> _Items listed in a dataset_:
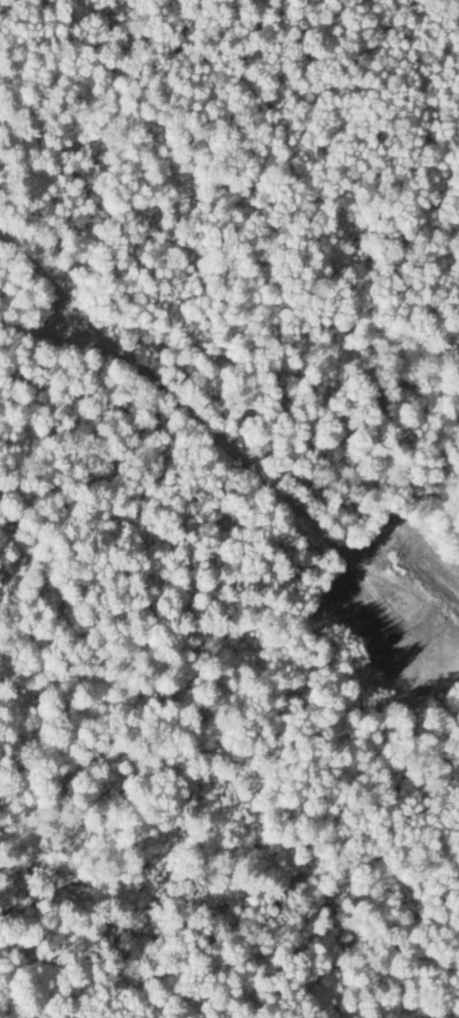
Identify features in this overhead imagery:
road: (52, 282)
road: (200, 421)
petroleum well: (407, 600)

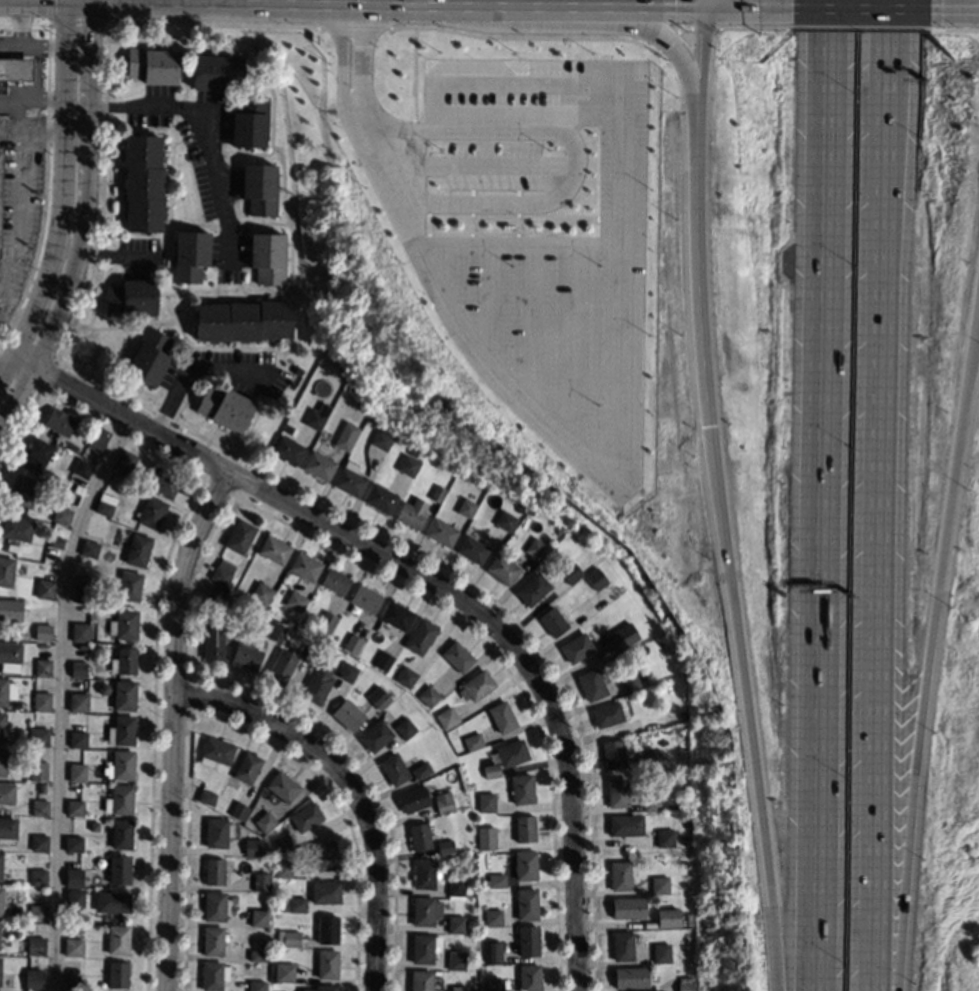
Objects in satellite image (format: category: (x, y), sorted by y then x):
road: (246, 2)
road: (352, 2)
road: (700, 4)
road: (418, 5)
road: (522, 6)
road: (629, 8)
road: (740, 8)
traffic signals: (700, 9)
road: (857, 9)
road: (957, 9)
road: (20, 23)
traffic signals: (88, 25)
road: (664, 38)
road: (32, 46)
building: (152, 65)
road: (353, 65)
building: (14, 70)
building: (217, 71)
road: (35, 85)
road: (76, 104)
road: (890, 104)
building: (250, 122)
road: (208, 123)
road: (76, 128)
road: (570, 142)
road: (381, 161)
building: (0, 171)
building: (143, 182)
building: (259, 188)
road: (85, 190)
road: (60, 195)
road: (411, 223)
road: (617, 239)
road: (66, 243)
road: (520, 249)
road: (114, 255)
building: (191, 255)
building: (268, 257)
parking lot: (554, 266)
building: (132, 297)
road: (485, 303)
building: (243, 321)
road: (531, 327)
road: (573, 345)
building: (149, 356)
road: (4, 358)
road: (18, 365)
road: (191, 369)
road: (13, 398)
building: (224, 408)
building: (317, 416)
road: (127, 418)
building: (59, 421)
building: (325, 435)
building: (346, 436)
building: (381, 440)
building: (97, 441)
building: (287, 449)
building: (36, 454)
building: (125, 460)
building: (318, 465)
building: (408, 465)
building: (82, 468)
building: (350, 479)
building: (163, 481)
road: (218, 485)
building: (23, 490)
building: (437, 494)
road: (815, 495)
building: (380, 498)
road: (720, 500)
building: (103, 508)
building: (467, 508)
building: (152, 512)
building: (62, 515)
building: (410, 515)
building: (506, 520)
building: (16, 528)
building: (559, 530)
building: (441, 532)
building: (240, 536)
building: (56, 541)
building: (535, 548)
building: (89, 549)
building: (138, 549)
building: (274, 549)
building: (472, 549)
building: (601, 550)
building: (305, 566)
building: (502, 568)
building: (6, 570)
road: (402, 571)
building: (222, 572)
building: (597, 578)
building: (567, 579)
building: (335, 581)
road: (196, 584)
building: (130, 585)
building: (45, 589)
building: (532, 589)
building: (81, 593)
building: (216, 593)
building: (261, 593)
building: (229, 594)
building: (365, 598)
road: (883, 600)
building: (110, 601)
building: (296, 601)
building: (247, 608)
building: (10, 610)
building: (396, 616)
building: (553, 621)
building: (326, 623)
building: (123, 624)
building: (79, 631)
building: (276, 631)
building: (42, 632)
building: (420, 637)
building: (617, 642)
building: (213, 643)
building: (352, 643)
building: (82, 646)
road: (932, 646)
building: (576, 647)
building: (10, 652)
building: (309, 656)
building: (457, 656)
building: (246, 657)
building: (383, 660)
building: (123, 661)
building: (281, 666)
building: (42, 667)
building: (78, 668)
road: (506, 668)
building: (347, 672)
building: (406, 677)
building: (630, 682)
building: (317, 683)
building: (591, 684)
building: (476, 686)
building: (103, 688)
building: (5, 691)
road: (190, 694)
building: (124, 695)
building: (429, 696)
road: (58, 698)
building: (378, 698)
building: (41, 701)
building: (77, 702)
building: (347, 715)
building: (607, 715)
building: (681, 715)
building: (502, 716)
building: (447, 718)
building: (2, 726)
road: (171, 726)
building: (404, 727)
building: (121, 730)
building: (77, 735)
building: (375, 736)
building: (38, 737)
building: (473, 742)
building: (215, 752)
building: (512, 752)
building: (615, 753)
building: (494, 757)
building: (655, 759)
building: (2, 761)
building: (120, 765)
building: (247, 767)
building: (393, 769)
building: (421, 770)
building: (491, 770)
building: (37, 771)
building: (76, 772)
road: (366, 782)
road: (351, 785)
building: (282, 786)
building: (41, 787)
building: (522, 789)
building: (616, 792)
building: (6, 793)
building: (206, 797)
building: (413, 799)
building: (119, 800)
building: (686, 801)
building: (486, 802)
building: (651, 802)
building: (443, 803)
building: (74, 807)
building: (39, 808)
road: (340, 809)
building: (238, 810)
building: (305, 816)
building: (686, 817)
building: (264, 821)
building: (625, 825)
building: (94, 826)
building: (7, 829)
building: (524, 829)
building: (215, 833)
building: (121, 834)
building: (418, 836)
building: (664, 837)
building: (485, 838)
building: (495, 841)
building: (281, 842)
building: (39, 843)
building: (73, 844)
building: (253, 847)
building: (444, 847)
road: (573, 847)
road: (186, 848)
building: (324, 855)
building: (1, 865)
building: (525, 865)
building: (282, 868)
building: (118, 870)
building: (213, 871)
building: (425, 873)
building: (620, 875)
building: (38, 877)
building: (74, 877)
building: (496, 880)
building: (261, 882)
building: (484, 883)
building: (660, 885)
building: (455, 886)
building: (325, 892)
building: (74, 899)
building: (1, 900)
building: (678, 900)
building: (112, 902)
building: (296, 904)
building: (526, 904)
building: (214, 906)
building: (628, 907)
building: (424, 910)
building: (37, 912)
building: (257, 917)
building: (492, 917)
building: (667, 918)
building: (455, 923)
building: (327, 929)
building: (678, 936)
building: (290, 938)
building: (118, 939)
building: (213, 940)
building: (528, 941)
building: (35, 945)
building: (622, 946)
building: (73, 947)
building: (423, 947)
building: (491, 952)
building: (661, 953)
building: (257, 955)
building: (456, 960)
building: (326, 963)
building: (283, 972)
building: (114, 974)
building: (213, 975)
building: (529, 977)
building: (630, 977)
building: (33, 980)
building: (420, 980)
building: (0, 981)
building: (70, 983)
building: (492, 984)
building: (685, 984)
building: (256, 985)
building: (322, 988)
building: (458, 988)

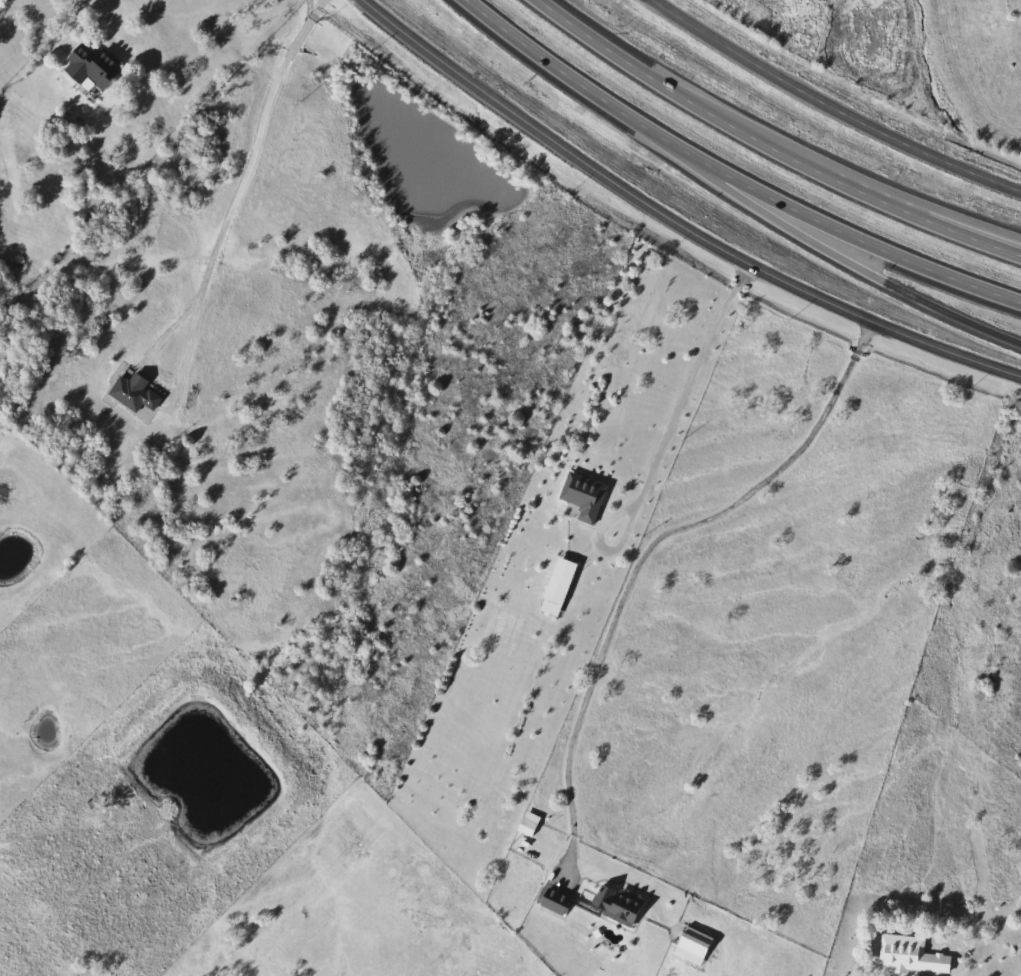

> _Your objective_: Please give the data again in full, exactly as written, but without any images.

> _Answer to this problem_:
Identify features in this overhead imagery:
road: (52, 282)
road: (200, 421)
petroleum well: (407, 600)

Objects in satellite image (format: category: (x, y), sorted by y then x):
road: (246, 2)
road: (352, 2)
road: (700, 4)
road: (418, 5)
road: (522, 6)
road: (629, 8)
road: (740, 8)
traffic signals: (700, 9)
road: (857, 9)
road: (957, 9)
road: (20, 23)
traffic signals: (88, 25)
road: (664, 38)
road: (32, 46)
building: (152, 65)
road: (353, 65)
building: (14, 70)
building: (217, 71)
road: (35, 85)
road: (76, 104)
road: (890, 104)
building: (250, 122)
road: (208, 123)
road: (76, 128)
road: (570, 142)
road: (381, 161)
building: (0, 171)
building: (143, 182)
building: (259, 188)
road: (85, 190)
road: (60, 195)
road: (411, 223)
road: (617, 239)
road: (66, 243)
road: (520, 249)
road: (114, 255)
building: (191, 255)
building: (268, 257)
parking lot: (554, 266)
building: (132, 297)
road: (485, 303)
building: (243, 321)
road: (531, 327)
road: (573, 345)
building: (149, 356)
road: (4, 358)
road: (18, 365)
road: (191, 369)
road: (13, 398)
building: (224, 408)
building: (317, 416)
road: (127, 418)
building: (59, 421)
building: (325, 435)
building: (346, 436)
building: (381, 440)
building: (97, 441)
building: (287, 449)
building: (36, 454)
building: (125, 460)
building: (318, 465)
building: (408, 465)
building: (82, 468)
building: (350, 479)
building: (163, 481)
road: (218, 485)
building: (23, 490)
building: (437, 494)
road: (815, 495)
building: (380, 498)
road: (720, 500)
building: (103, 508)
building: (467, 508)
building: (152, 512)
building: (62, 515)
building: (410, 515)
building: (506, 520)
building: (16, 528)
building: (559, 530)
building: (441, 532)
building: (240, 536)
building: (56, 541)
building: (535, 548)
building: (89, 549)
building: (138, 549)
building: (274, 549)
building: (472, 549)
building: (601, 550)
building: (305, 566)
building: (502, 568)
building: (6, 570)
road: (402, 571)
building: (222, 572)
building: (597, 578)
building: (567, 579)
building: (335, 581)
road: (196, 584)
building: (130, 585)
building: (45, 589)
building: (532, 589)
building: (81, 593)
building: (216, 593)
building: (261, 593)
building: (229, 594)
building: (365, 598)
road: (883, 600)
building: (110, 601)
building: (296, 601)
building: (247, 608)
building: (10, 610)
building: (396, 616)
building: (553, 621)
building: (326, 623)
building: (123, 624)
building: (79, 631)
building: (276, 631)
building: (42, 632)
building: (420, 637)
building: (617, 642)
building: (213, 643)
building: (352, 643)
building: (82, 646)
road: (932, 646)
building: (576, 647)
building: (10, 652)
building: (309, 656)
building: (457, 656)
building: (246, 657)
building: (383, 660)
building: (123, 661)
building: (281, 666)
building: (42, 667)
building: (78, 668)
road: (506, 668)
building: (347, 672)
building: (406, 677)
building: (630, 682)
building: (317, 683)
building: (591, 684)
building: (476, 686)
building: (103, 688)
building: (5, 691)
road: (190, 694)
building: (124, 695)
building: (429, 696)
road: (58, 698)
building: (378, 698)
building: (41, 701)
building: (77, 702)
building: (347, 715)
building: (607, 715)
building: (681, 715)
building: (502, 716)
building: (447, 718)
building: (2, 726)
road: (171, 726)
building: (404, 727)
building: (121, 730)
building: (77, 735)
building: (375, 736)
building: (38, 737)
building: (473, 742)
building: (215, 752)
building: (512, 752)
building: (615, 753)
building: (494, 757)
building: (655, 759)
building: (2, 761)
building: (120, 765)
building: (247, 767)
building: (393, 769)
building: (421, 770)
building: (491, 770)
building: (37, 771)
building: (76, 772)
road: (366, 782)
road: (351, 785)
building: (282, 786)
building: (41, 787)
building: (522, 789)
building: (616, 792)
building: (6, 793)
building: (206, 797)
building: (413, 799)
building: (119, 800)
building: (686, 801)
building: (486, 802)
building: (651, 802)
building: (443, 803)
building: (74, 807)
building: (39, 808)
road: (340, 809)
building: (238, 810)
building: (305, 816)
building: (686, 817)
building: (264, 821)
building: (625, 825)
building: (94, 826)
building: (7, 829)
building: (524, 829)
building: (215, 833)
building: (121, 834)
building: (418, 836)
building: (664, 837)
building: (485, 838)
building: (495, 841)
building: (281, 842)
building: (39, 843)
building: (73, 844)
building: (253, 847)
building: (444, 847)
road: (573, 847)
road: (186, 848)
building: (324, 855)
building: (1, 865)
building: (525, 865)
building: (282, 868)
building: (118, 870)
building: (213, 871)
building: (425, 873)
building: (620, 875)
building: (38, 877)
building: (74, 877)
building: (496, 880)
building: (261, 882)
building: (484, 883)
building: (660, 885)
building: (455, 886)
building: (325, 892)
building: (74, 899)
building: (1, 900)
building: (678, 900)
building: (112, 902)
building: (296, 904)
building: (526, 904)
building: (214, 906)
building: (628, 907)
building: (424, 910)
building: (37, 912)
building: (257, 917)
building: (492, 917)
building: (667, 918)
building: (455, 923)
building: (327, 929)
building: (678, 936)
building: (290, 938)
building: (118, 939)
building: (213, 940)
building: (528, 941)
building: (35, 945)
building: (622, 946)
building: (73, 947)
building: (423, 947)
building: (491, 952)
building: (661, 953)
building: (257, 955)
building: (456, 960)
building: (326, 963)
building: (283, 972)
building: (114, 974)
building: (213, 975)
building: (529, 977)
building: (630, 977)
building: (33, 980)
building: (420, 980)
building: (0, 981)
building: (70, 983)
building: (492, 984)
building: (685, 984)
building: (256, 985)
building: (322, 988)
building: (458, 988)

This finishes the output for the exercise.